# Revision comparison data
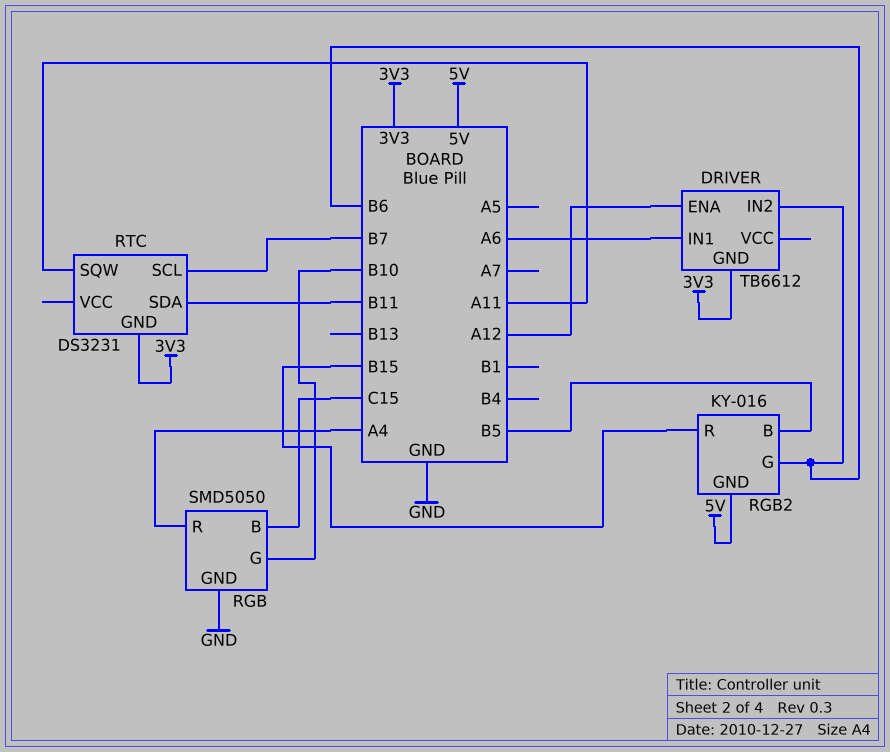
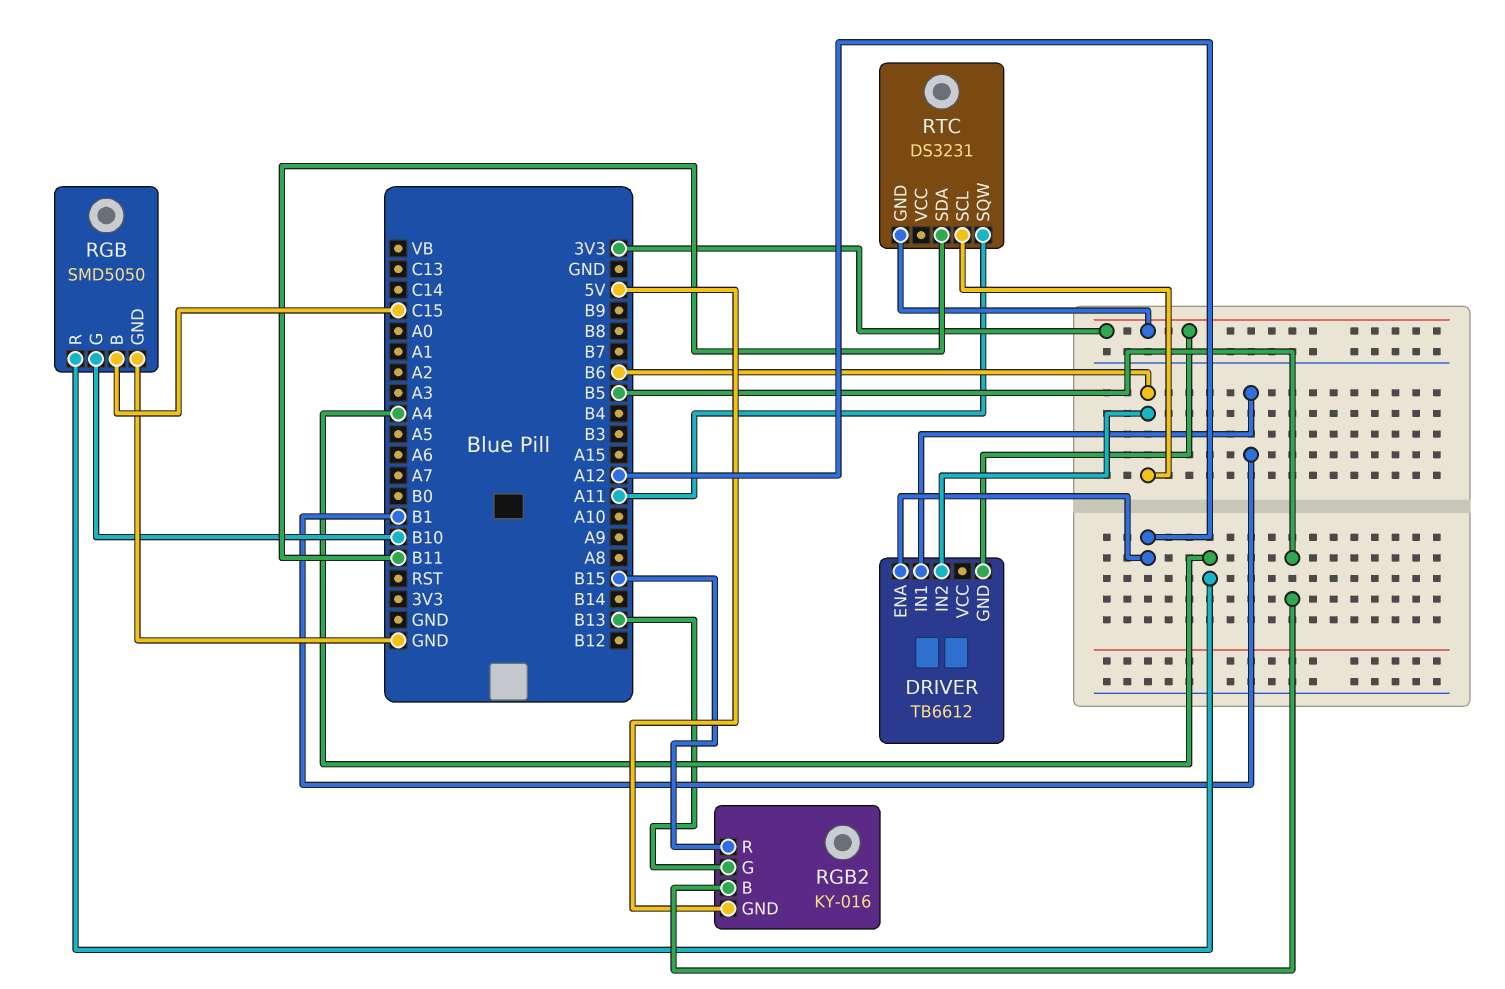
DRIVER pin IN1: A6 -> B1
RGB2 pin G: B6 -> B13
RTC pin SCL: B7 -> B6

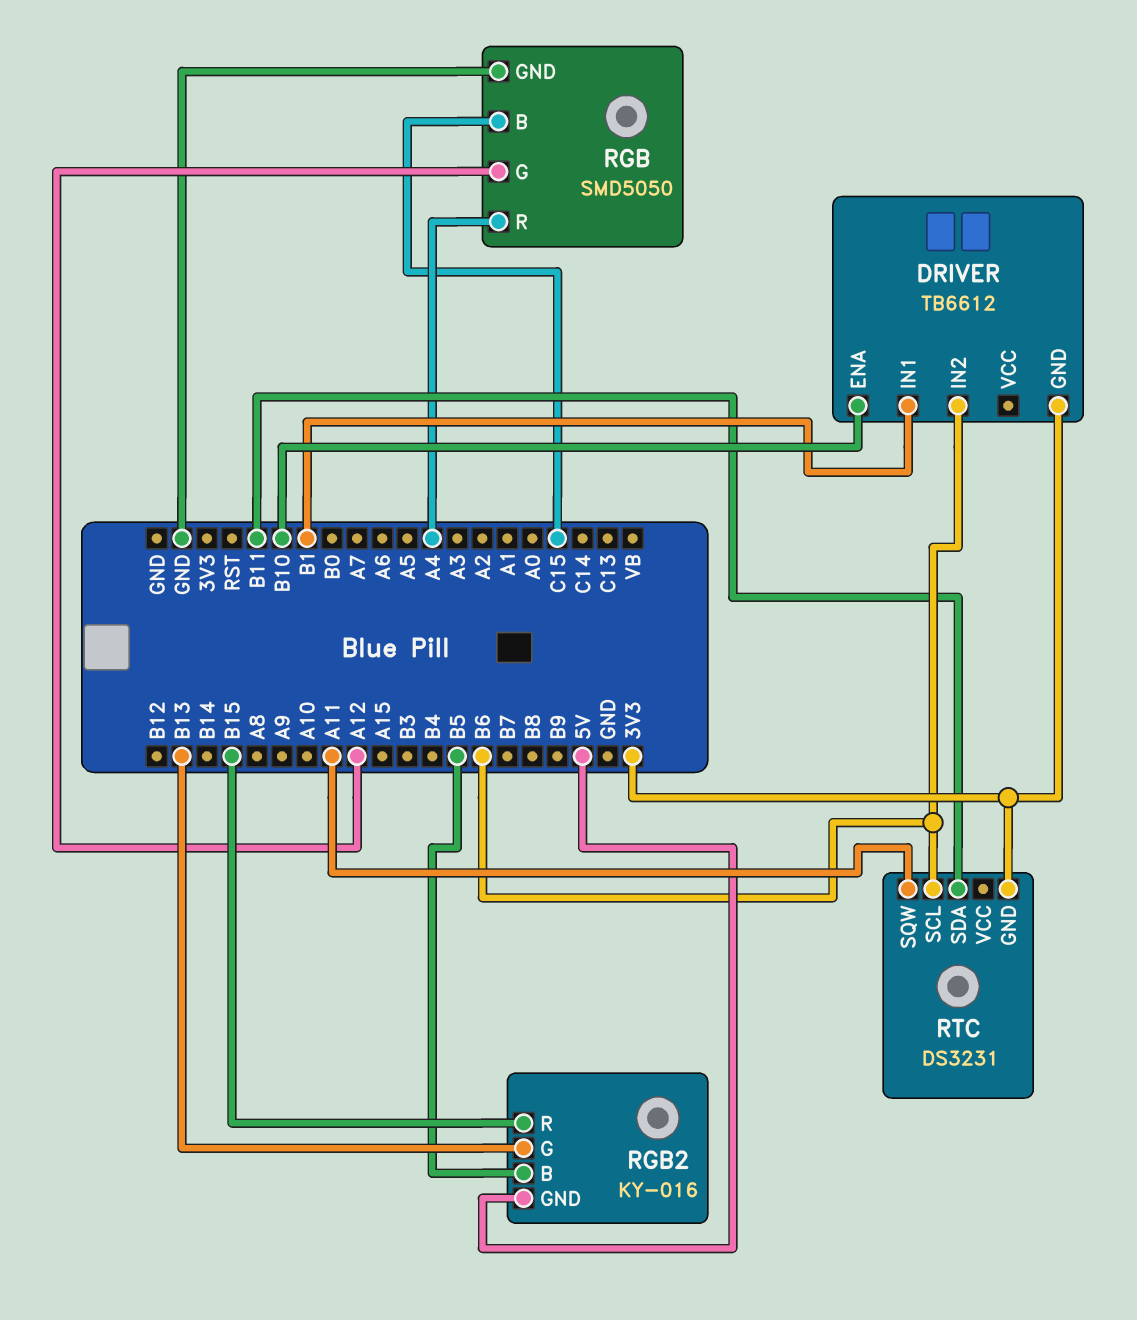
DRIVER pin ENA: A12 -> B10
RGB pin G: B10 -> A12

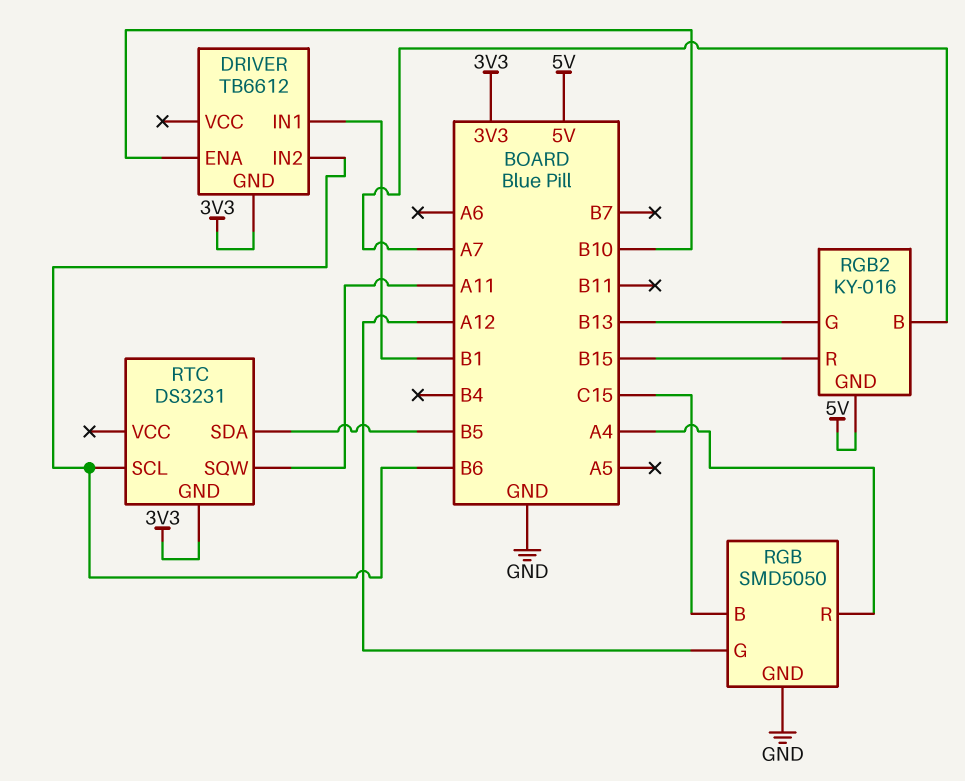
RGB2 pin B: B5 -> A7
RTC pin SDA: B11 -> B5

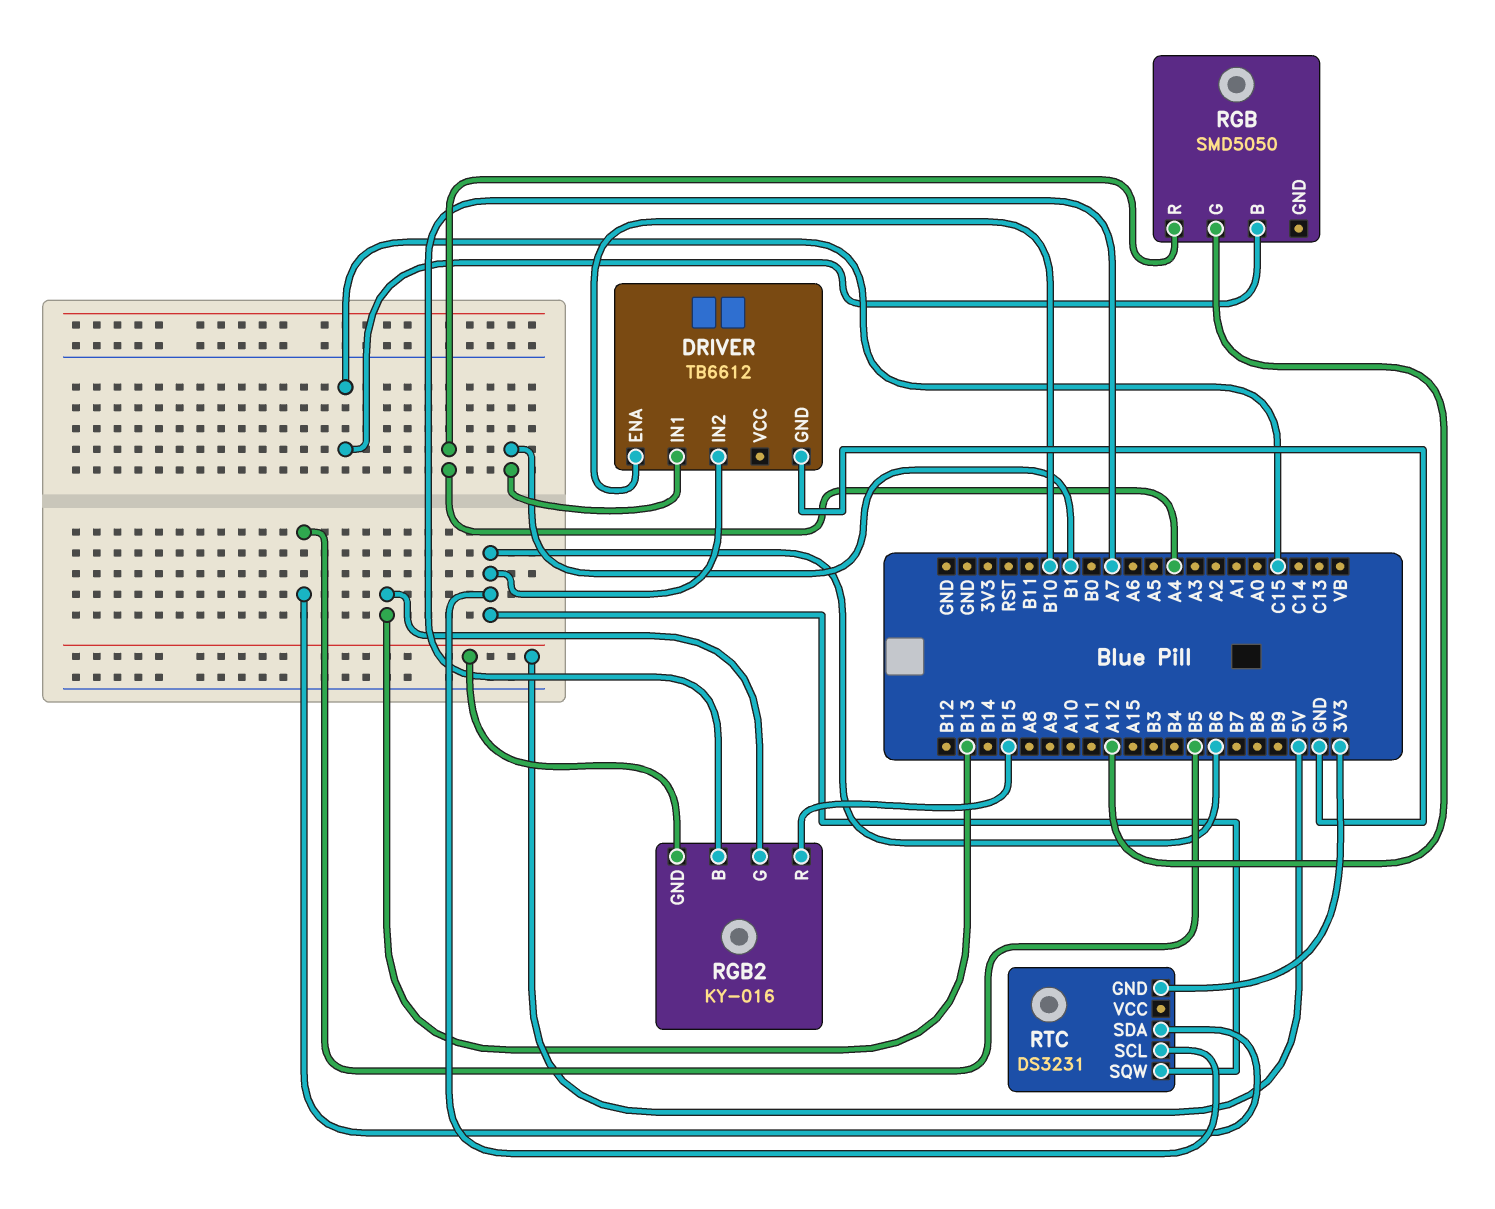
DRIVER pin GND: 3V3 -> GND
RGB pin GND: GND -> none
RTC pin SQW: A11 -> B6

# Your objective
The required result is an exact copy of the lines from the line containing "RGB pin G: B10 -> A12" through the end of the entries, with every picture left out.

# Reply to the exercise
RGB pin G: B10 -> A12

RGB2 pin B: B5 -> A7
RTC pin SDA: B11 -> B5

DRIVER pin GND: 3V3 -> GND
RGB pin GND: GND -> none
RTC pin SQW: A11 -> B6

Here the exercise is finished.